» Work instructions
Repeat the data verbatim, images excluded.

Information provided Start Marker

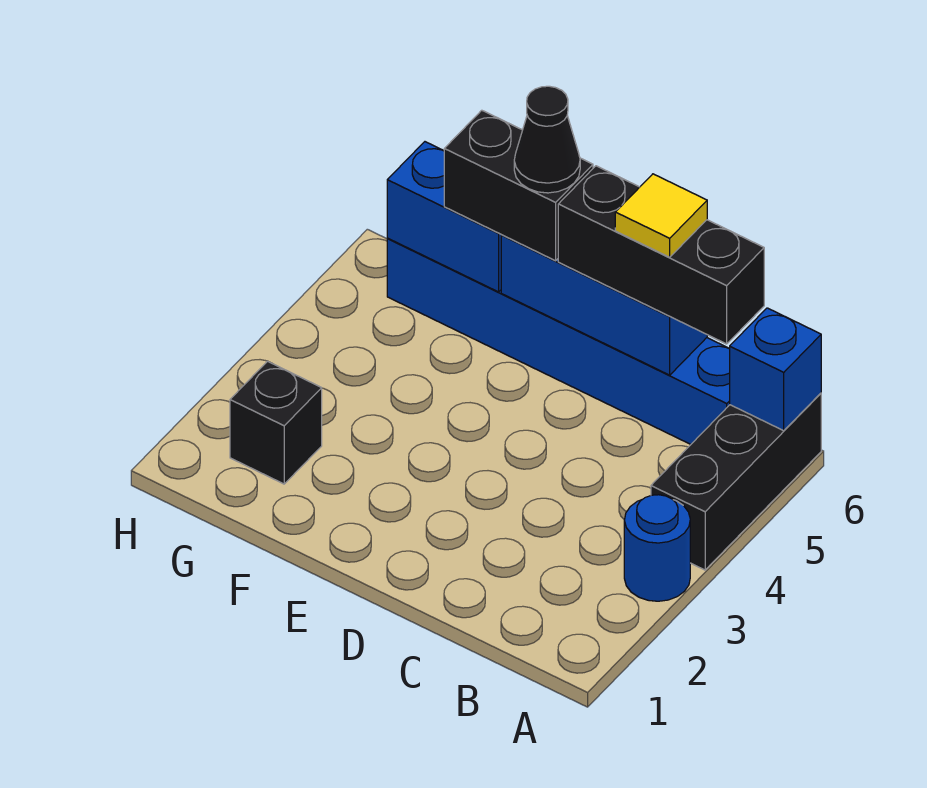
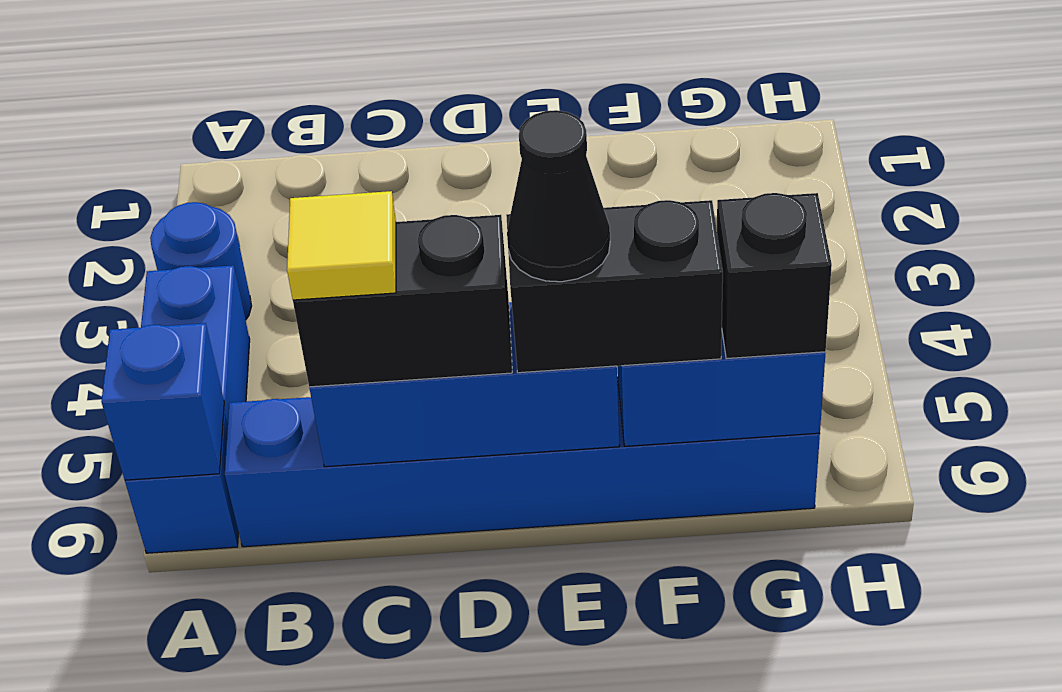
black brick A4:A6 level 1 -> blue brick A4:A6 level 1
black brick B6:D6 level 3 -> black brick C6:D6 level 3
black brick G2 level 1 -> black brick G6 level 3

Information provided End Marker

» Your solution
black brick A4:A6 level 1 -> blue brick A4:A6 level 1
black brick B6:D6 level 3 -> black brick C6:D6 level 3
black brick G2 level 1 -> black brick G6 level 3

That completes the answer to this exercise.